ENTRIES:
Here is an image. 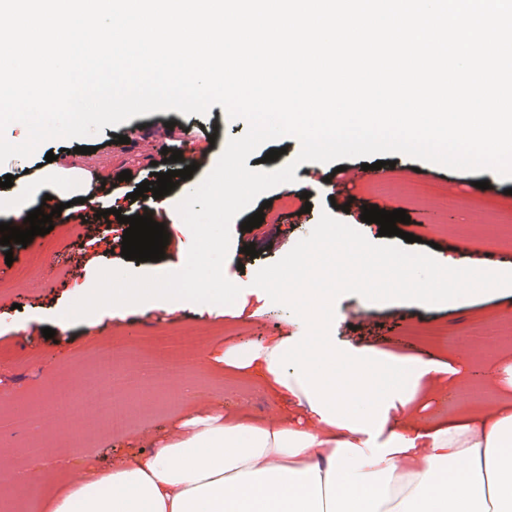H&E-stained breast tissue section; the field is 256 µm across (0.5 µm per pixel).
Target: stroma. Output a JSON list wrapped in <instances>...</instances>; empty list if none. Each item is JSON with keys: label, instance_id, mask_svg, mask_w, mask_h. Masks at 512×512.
<instances>
[{"label": "stroma", "instance_id": "obj_1", "mask_svg": "<svg viewBox=\"0 0 512 512\" xmlns=\"http://www.w3.org/2000/svg\"><path fill=\"white\" fill-rule=\"evenodd\" d=\"M168 120L193 127V149L201 175L215 167L228 140L241 136L247 124L229 119L224 110L190 116L171 110ZM153 114L138 115L117 126L83 140L53 139L42 144L28 158L14 157L0 165V179L13 175L15 181L28 180L44 163L47 152L65 157L67 165L120 174L130 171L131 180L121 187L134 189L153 181L155 172L166 171L159 147L168 138L152 125ZM138 129L142 141L129 149L115 138ZM86 145L90 154L77 153ZM389 169L386 189L364 181L354 193L357 205L345 216L346 224L360 230L371 242H379L377 224L360 219L362 205H389L406 210L410 217L405 229L416 235L411 250L433 253L436 259L453 260L468 254L471 265H480L486 256H495L496 268L512 272V247L498 242L495 215L512 212V179H502L484 171L470 173L399 154ZM423 170V177L412 176V169ZM472 182V190L456 209H445L451 187L459 181ZM489 188H480V181ZM268 205L258 228L246 231L241 224L254 215L247 208L234 219L231 246L223 272L241 291L234 304H196L148 301L119 307L114 317L89 316L71 322L67 331L56 328L69 306L87 294L100 269H127L138 274H160L180 270L185 260L182 246L186 237L164 209L152 218L162 223L169 235L165 257L157 262H137L121 254L124 228L94 221L74 226L58 224L45 235L35 236L27 245H0V435L7 444L0 446V469L25 473H49L52 462L68 445L67 429L81 424L84 455L107 465L120 457L149 450L155 440L173 437L191 409L207 410L222 406L225 413L249 412L257 421L270 422L287 416L286 397L254 387L249 371L235 372L234 382H226L223 366L197 364L192 377L174 375L164 382L144 381L127 395L123 406L132 421L125 433H109V417L101 412L93 387L98 381L94 363L97 347L122 336L134 341L142 336H178L185 350L194 354L223 355L225 347L248 346L255 341L292 333L297 317L288 308L274 303L253 284L259 269L284 257L316 226L322 211L331 209L329 197L314 194L300 199L289 185H277L263 195ZM310 211H303L304 202ZM254 244L257 257H249L244 245ZM512 319V288H500L434 306L418 307L412 302L372 303L361 296H341L335 304L331 334L339 349L370 346L398 358L432 360L449 350L447 337L464 334L478 324ZM55 331L44 338L43 328ZM443 335L440 343L421 340L423 332ZM455 374L443 375L437 390L418 410L421 420H435L452 413L453 402L462 401L457 377L477 386L485 401L512 396L505 379L489 384L484 380L488 349L479 342L459 346ZM75 401L73 408L59 409L55 418L41 426L20 428L19 422L31 406L54 404L60 397ZM43 448L38 458L28 457L26 447Z\"/></svg>", "mask_w": 512, "mask_h": 512}]
</instances>
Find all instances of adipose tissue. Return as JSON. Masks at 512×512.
Instances as JSON below:
<instances>
[{"instance_id":"adipose-tissue-1","label":"adipose tissue","mask_w":512,"mask_h":512,"mask_svg":"<svg viewBox=\"0 0 512 512\" xmlns=\"http://www.w3.org/2000/svg\"><path fill=\"white\" fill-rule=\"evenodd\" d=\"M43 169L0 204L21 217L37 197L102 201L104 175ZM330 296L304 307L292 334L225 349L223 362L252 370L287 394L297 421L264 424L241 413L190 414L179 434L103 466L76 449L54 469L79 477L46 500L48 512H512V402L467 407L448 422H420L415 401L445 373L414 360L406 386L371 380L395 361L371 348L340 353L323 334Z\"/></svg>"}]
</instances>
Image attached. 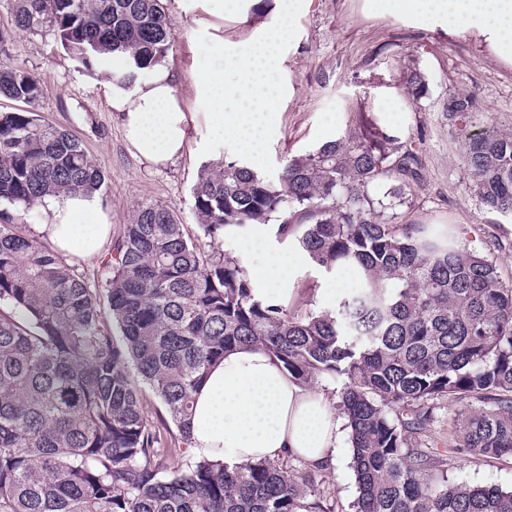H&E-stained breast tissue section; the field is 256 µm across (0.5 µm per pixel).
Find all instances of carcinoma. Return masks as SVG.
<instances>
[{
	"mask_svg": "<svg viewBox=\"0 0 512 512\" xmlns=\"http://www.w3.org/2000/svg\"><path fill=\"white\" fill-rule=\"evenodd\" d=\"M14 28L46 30L83 68L122 56L132 82L168 56L162 0H7ZM416 104L428 82L405 79ZM43 81L0 63V512H333L311 476L281 459L168 467L145 384L180 442L193 393L239 346L267 351L300 385L342 381L357 512H512V490L450 481L455 455L512 457V287L485 257L398 221L420 180L410 140L368 112L333 142L286 161L274 183L239 161L202 166L192 240L177 209L141 204L105 262L106 302L76 268L21 230L45 196L98 194L102 170L35 106ZM482 207L512 220V133L471 134L470 93L448 97ZM388 185L380 196L371 186ZM270 228L316 269L352 268L336 309L254 292L220 250ZM119 334H114V331ZM453 409L448 452L426 446Z\"/></svg>",
	"mask_w": 512,
	"mask_h": 512,
	"instance_id": "1",
	"label": "carcinoma"
}]
</instances>
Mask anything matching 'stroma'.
Instances as JSON below:
<instances>
[{
    "mask_svg": "<svg viewBox=\"0 0 512 512\" xmlns=\"http://www.w3.org/2000/svg\"><path fill=\"white\" fill-rule=\"evenodd\" d=\"M164 5L175 37L167 60L188 68V44L194 36L191 16L180 0H164ZM0 29L10 33L5 45L9 62L44 83L39 114L75 136L103 171L106 181L99 199L112 216L113 233H120L138 205L162 203L180 211L190 237H199L192 197L197 174L202 165L236 159L233 144L217 141L207 152L190 153L164 167L139 160L130 153L117 114L103 97L101 83L111 64L89 71L77 67L51 34L13 29L2 0ZM283 53L282 78L294 93L284 102L280 131L268 143L259 173L277 180L288 157L313 150L327 135L352 127L357 113L379 114L380 90H398L405 116L400 136L416 142L421 172L409 203L398 209L401 220L430 225L440 240L454 239L486 256L512 286V222L480 207L464 165L461 134L448 120L449 95L471 92L496 128L512 132V64L499 60L466 23L436 26L377 14L366 8L365 0H309L299 35ZM412 63L428 81V93L417 105L403 94ZM330 279V274L301 264L292 279L293 305L328 307L324 290ZM350 461V438L345 435L336 467L315 471L335 512H354L358 488ZM449 477L472 486L510 490L512 458L462 454Z\"/></svg>",
    "mask_w": 512,
    "mask_h": 512,
    "instance_id": "35a3bbf8",
    "label": "stroma"
}]
</instances>
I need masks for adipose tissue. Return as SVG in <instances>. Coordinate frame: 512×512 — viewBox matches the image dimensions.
<instances>
[{
	"instance_id": "obj_1",
	"label": "adipose tissue",
	"mask_w": 512,
	"mask_h": 512,
	"mask_svg": "<svg viewBox=\"0 0 512 512\" xmlns=\"http://www.w3.org/2000/svg\"><path fill=\"white\" fill-rule=\"evenodd\" d=\"M195 38L188 82L174 66L155 64L147 77L122 86L104 82L106 102L118 114L133 155L164 166L190 150L206 151L229 139L237 155L258 165L280 128L287 89L281 47L293 41L308 0H274L276 29L253 27L244 39L224 36L225 21L249 18L251 0H185ZM372 10L419 21L463 20L493 53L512 64V0H368ZM41 231L63 252L96 260L112 225L96 197L82 193L45 197ZM340 423L321 393L290 378L264 350L241 347L214 366L194 395L192 455L241 464L291 454L312 465L336 461Z\"/></svg>"
}]
</instances>
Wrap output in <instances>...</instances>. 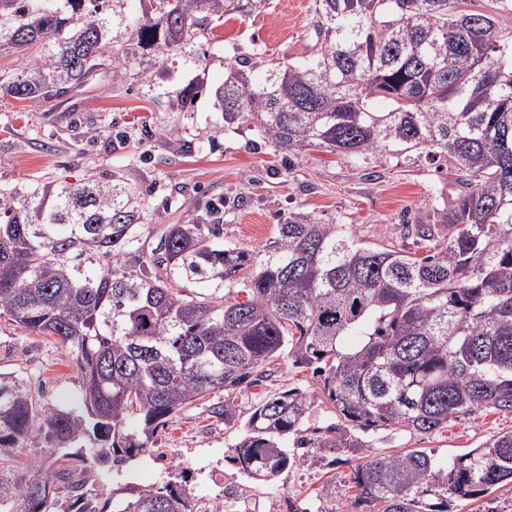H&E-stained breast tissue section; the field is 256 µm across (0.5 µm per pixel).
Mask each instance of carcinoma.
<instances>
[{
    "mask_svg": "<svg viewBox=\"0 0 512 512\" xmlns=\"http://www.w3.org/2000/svg\"><path fill=\"white\" fill-rule=\"evenodd\" d=\"M96 0H0V48L40 53L0 72V92L48 102L100 65L108 18ZM137 43L164 54L200 15L246 16L269 0H156ZM315 0L309 55L230 65L214 91L224 125L253 126L293 159L314 148L369 164L425 150L448 159L462 191L411 229L426 254L373 246L337 224L290 220L255 251L218 224H166L144 247L139 196L122 182L0 188V318L50 336L73 356L81 395L42 401L0 371V512H94L65 449L118 469L195 402L240 428L233 460L267 482L301 448L358 461L353 512H444L512 482V431L445 465L421 449L384 453L385 432L432 434L479 407L512 413V0ZM242 285L246 300L224 299ZM311 369L319 393L292 387L235 399L278 362ZM335 414L323 436L315 403ZM15 448L61 451L57 467L19 469ZM440 497L434 502L430 496ZM112 512H194L170 481L120 487Z\"/></svg>",
    "mask_w": 512,
    "mask_h": 512,
    "instance_id": "carcinoma-1",
    "label": "carcinoma"
}]
</instances>
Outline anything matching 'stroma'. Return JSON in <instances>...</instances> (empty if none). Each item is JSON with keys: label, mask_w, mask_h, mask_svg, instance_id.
<instances>
[{"label": "stroma", "mask_w": 512, "mask_h": 512, "mask_svg": "<svg viewBox=\"0 0 512 512\" xmlns=\"http://www.w3.org/2000/svg\"><path fill=\"white\" fill-rule=\"evenodd\" d=\"M153 0L112 5L107 41L112 49L89 80L49 103L0 96V187L121 181L142 197L149 231L162 224H218L225 244L261 248L278 225L298 218L341 225L363 242L413 247L406 228L435 221L434 204L448 205L460 187L447 163L421 151L386 154L361 165L320 149L301 153L287 167L281 152L253 131L224 124L212 88L228 64L257 52L297 57L315 40L314 0H270L259 16H211L206 31L182 48L159 54L139 46L132 17ZM207 84L192 111H182L185 88ZM0 369L29 374L48 402H75L79 372L65 348L48 336L29 335L0 322ZM301 387L314 392L311 371L280 365L262 387L237 397L248 417L262 392ZM512 431V414L477 409L437 433L394 434L388 450L423 449L440 462ZM234 431L187 406L159 428L149 453L130 475L87 469L84 492L103 507L112 489L127 483L160 487L185 478L201 512H224L222 489L238 488L250 512H282V496L321 502L342 512L351 493L352 466L332 448L310 449L299 468L270 482L241 474L231 460Z\"/></svg>", "instance_id": "obj_1"}]
</instances>
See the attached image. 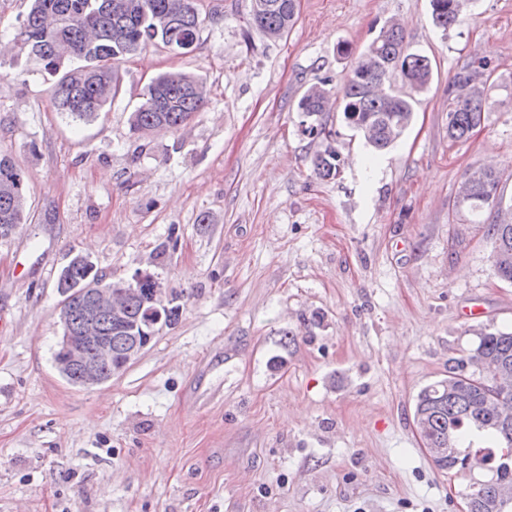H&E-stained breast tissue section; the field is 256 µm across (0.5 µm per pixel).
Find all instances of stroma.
I'll use <instances>...</instances> for the list:
<instances>
[{
  "mask_svg": "<svg viewBox=\"0 0 512 512\" xmlns=\"http://www.w3.org/2000/svg\"><path fill=\"white\" fill-rule=\"evenodd\" d=\"M251 10L201 0L192 50L130 57L121 95L83 123L57 112L40 64L5 53L29 0H0V149L29 208L0 239V512H460L476 474L439 470L413 415L481 330L512 329L497 212L453 209L483 165L512 199V0H473L446 30L429 0H298L279 39ZM390 21L433 67L397 144L374 151L336 105L327 136L302 134L303 92L338 91ZM478 58L490 108L454 142L448 82ZM169 71L200 77L207 104L131 131ZM328 148L341 165L323 180ZM80 251L109 281L158 275L182 307L92 388L54 364L56 283ZM312 164L315 175L322 179H329L338 172L340 158L335 150H329L323 155H317ZM488 235L492 243V260L496 276L512 282V221L491 224Z\"/></svg>",
  "mask_w": 512,
  "mask_h": 512,
  "instance_id": "1",
  "label": "stroma"
}]
</instances>
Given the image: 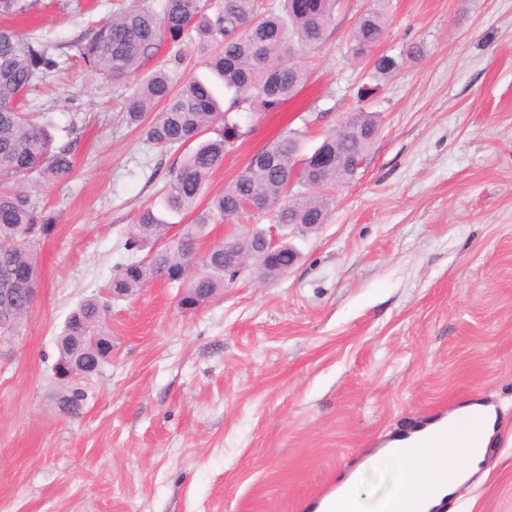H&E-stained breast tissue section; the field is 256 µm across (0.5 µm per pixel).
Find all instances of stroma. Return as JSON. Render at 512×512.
Instances as JSON below:
<instances>
[{"instance_id": "35a3bbf8", "label": "stroma", "mask_w": 512, "mask_h": 512, "mask_svg": "<svg viewBox=\"0 0 512 512\" xmlns=\"http://www.w3.org/2000/svg\"><path fill=\"white\" fill-rule=\"evenodd\" d=\"M22 2L0 28L62 59L28 103L58 141L82 133L67 183L30 181L55 226L37 301L0 342V512H308L355 458L474 402L496 408L497 442L440 512H512V0H386L378 54L418 52L365 102L373 61L349 44L378 2L341 0L297 95L237 112L244 136L199 206L284 129L307 153L361 108L379 134L356 178L325 224L290 232L288 272L248 264L193 311L163 280L113 300L112 358L75 418L55 407L57 336L129 259L179 154L149 147L128 87L78 57L112 0Z\"/></svg>"}]
</instances>
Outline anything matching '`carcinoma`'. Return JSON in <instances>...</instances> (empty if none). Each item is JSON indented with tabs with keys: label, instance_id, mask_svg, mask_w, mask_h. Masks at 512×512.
Masks as SVG:
<instances>
[{
	"label": "carcinoma",
	"instance_id": "carcinoma-1",
	"mask_svg": "<svg viewBox=\"0 0 512 512\" xmlns=\"http://www.w3.org/2000/svg\"><path fill=\"white\" fill-rule=\"evenodd\" d=\"M339 0H281L278 10L261 7V0H221L209 14L200 0H133L92 28L79 46L85 64L117 83H126L164 52L177 53L196 34L208 55L206 66L229 96L223 110L212 87L199 79L174 88L170 74L155 69L126 96L125 119L143 126L145 141L154 148L180 151L168 172L160 201L142 207L125 242L135 253L163 245L152 256L120 264L108 286L111 298L135 295L148 283L164 278L184 284L181 309H197L224 291V244L198 254L214 220L242 214L248 202H266L273 224H323L333 204L330 190L338 184L336 162L365 157L379 128L371 113L355 114L356 128L325 135L314 148L317 160L301 155V133L283 132L271 148L258 154L224 191L211 198L207 211L196 212L210 174L219 167L233 142L242 137L231 113L248 104L261 112H276L307 80L300 51L323 40L332 25ZM386 17L377 9L364 12L354 26L350 55L363 60L383 41ZM414 53L382 54L374 63V85L359 91L362 98L380 90L379 81L399 70ZM60 67L49 48L35 37L0 28V304L14 305L16 318L27 309L23 297L6 288L39 287L42 239L54 217L26 188L36 173L50 184L69 181L73 173L71 139L57 143L41 112H24L21 102L38 82ZM157 112L148 124L146 114ZM211 131L214 136L203 138ZM195 214L168 237L173 225L161 211ZM109 301L99 296L83 300L68 316L57 338L56 364L82 370L75 380L55 372L62 383L57 393L59 412L81 414L86 390L82 381L101 372L111 355L106 320Z\"/></svg>",
	"mask_w": 512,
	"mask_h": 512
}]
</instances>
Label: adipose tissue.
Wrapping results in <instances>:
<instances>
[{
	"label": "adipose tissue",
	"instance_id": "obj_1",
	"mask_svg": "<svg viewBox=\"0 0 512 512\" xmlns=\"http://www.w3.org/2000/svg\"><path fill=\"white\" fill-rule=\"evenodd\" d=\"M497 418L493 407L473 404L451 414L458 426L446 453L441 456L426 448H416L414 439L403 440V452L377 453L375 468L392 472L388 493H377L372 487L355 480L345 486L339 512H411L419 506L421 512L439 507L446 496L479 469L495 435ZM447 471V485L435 484L437 470Z\"/></svg>",
	"mask_w": 512,
	"mask_h": 512
}]
</instances>
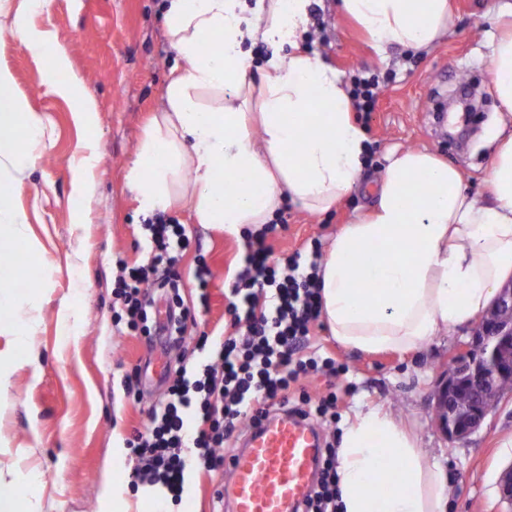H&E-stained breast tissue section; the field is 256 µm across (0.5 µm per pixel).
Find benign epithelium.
<instances>
[{
    "label": "benign epithelium",
    "mask_w": 512,
    "mask_h": 512,
    "mask_svg": "<svg viewBox=\"0 0 512 512\" xmlns=\"http://www.w3.org/2000/svg\"><path fill=\"white\" fill-rule=\"evenodd\" d=\"M505 383L512 385V281L500 288L436 393L437 419L448 439L465 440L478 430Z\"/></svg>",
    "instance_id": "benign-epithelium-1"
}]
</instances>
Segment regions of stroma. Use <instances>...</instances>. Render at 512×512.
I'll use <instances>...</instances> for the list:
<instances>
[{
  "mask_svg": "<svg viewBox=\"0 0 512 512\" xmlns=\"http://www.w3.org/2000/svg\"><path fill=\"white\" fill-rule=\"evenodd\" d=\"M504 2L450 0L454 27L448 35L420 52L391 44L380 53L340 10V0H314L311 12L322 22L309 24L301 48L334 67L343 82L359 73L380 82L373 111L355 115L371 151L351 192L327 213L284 204L288 228L270 240L271 261L308 252L315 240L329 249L343 225L366 216L395 148L430 150L462 170L466 193H486L500 110L490 72L489 14ZM160 3L50 0L46 10L32 12L25 0H10V16L0 15L2 27H9L15 14L30 28L55 34L69 72L80 77L83 96L95 112L93 126L83 125L75 101L41 85L42 64L25 44L0 37V70L9 72L14 94L49 133L40 164L13 190V201L26 213L32 238L45 256L38 291L42 313L34 336L39 361L16 366L8 398L0 401V476L21 487L37 482L35 512H100L113 448L135 431L147 430V410L165 395L168 382L148 368V360L163 354L175 368L182 354L162 331L146 336L116 324L112 309L116 258L141 261L147 246L145 219L136 212L127 174L179 63L165 36ZM472 71L478 74L474 94L484 108L451 140L430 124L428 114L454 95ZM89 138L99 160L94 191L79 213L72 200L70 164L79 144ZM167 217L186 225L192 235L176 268L180 294L195 313L187 333L220 336L230 299L226 281L242 265L244 239L195 223L181 206ZM79 219L86 226L81 242L72 233ZM201 261L212 271L204 307L198 304L194 278ZM78 272L85 279L79 302L83 325L71 342L61 333L60 309ZM473 331V325L458 326L413 352L366 355L339 346L323 324L314 328L311 343L348 367L343 381L350 389L337 407L342 418L384 406L445 469L450 477L447 512H512L497 488L501 472L512 465V392L504 393L466 440L449 441L436 422V390L452 356ZM134 373L141 376L138 400L124 387L126 376Z\"/></svg>",
  "mask_w": 512,
  "mask_h": 512,
  "instance_id": "obj_1",
  "label": "stroma"
}]
</instances>
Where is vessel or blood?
I'll return each instance as SVG.
<instances>
[{"instance_id": "1", "label": "vessel or blood", "mask_w": 512, "mask_h": 512, "mask_svg": "<svg viewBox=\"0 0 512 512\" xmlns=\"http://www.w3.org/2000/svg\"><path fill=\"white\" fill-rule=\"evenodd\" d=\"M322 437L310 420L271 414L247 432L221 483L228 512H300L315 481Z\"/></svg>"}]
</instances>
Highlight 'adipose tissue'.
Masks as SVG:
<instances>
[{"label": "adipose tissue", "mask_w": 512, "mask_h": 512, "mask_svg": "<svg viewBox=\"0 0 512 512\" xmlns=\"http://www.w3.org/2000/svg\"><path fill=\"white\" fill-rule=\"evenodd\" d=\"M313 0H164L165 35L181 61L165 106L139 142L127 179L137 212L151 217L177 204L200 224L230 234L269 223L288 201L329 211L353 188L368 155L364 129L336 69L303 52ZM376 50L431 46L450 28L449 0H341ZM491 22L490 69L497 99L512 118V6ZM10 34L45 66L41 83L76 100L93 122L81 82L51 32L15 21ZM271 53L253 79L244 48ZM0 71V279H30L39 247L15 183L44 153L46 127L15 99ZM488 198L467 194L463 174L426 149L390 153L379 199L367 218L344 225L322 259L323 318L341 347L366 354L408 353L443 330L476 321L512 279V132L488 174ZM13 313L9 352L33 363L31 338L41 302L18 308L0 290V314ZM340 512H446L449 478L392 412L374 406L342 431L337 450Z\"/></svg>", "instance_id": "obj_1"}]
</instances>
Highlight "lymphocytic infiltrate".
Returning a JSON list of instances; mask_svg holds the SVG:
<instances>
[{
	"mask_svg": "<svg viewBox=\"0 0 512 512\" xmlns=\"http://www.w3.org/2000/svg\"><path fill=\"white\" fill-rule=\"evenodd\" d=\"M285 228L280 216L248 232L244 266L230 285L224 336L195 339L199 365L175 369L166 402L148 411L149 431L129 440L136 458L132 482L162 485L177 499L187 464L209 473L223 468L220 449L241 424L257 425L277 410L337 422L336 393L314 402L302 386L312 373L324 370L335 377L346 371L334 358L305 349L322 316L321 246L312 242L309 259L296 253L283 265L272 264L266 240ZM144 229L150 243L146 259L132 267L115 261V321L143 333L150 289L178 292V253L190 245L184 225L159 218ZM339 499L336 450L330 445L321 453L317 485L304 512H339Z\"/></svg>",
	"mask_w": 512,
	"mask_h": 512,
	"instance_id": "1",
	"label": "lymphocytic infiltrate"
}]
</instances>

WHAT YOU WILL DO: Check every line of the records above for the string "blood" and say how many contain it, giving the number alone.

FINAL RESULT: 2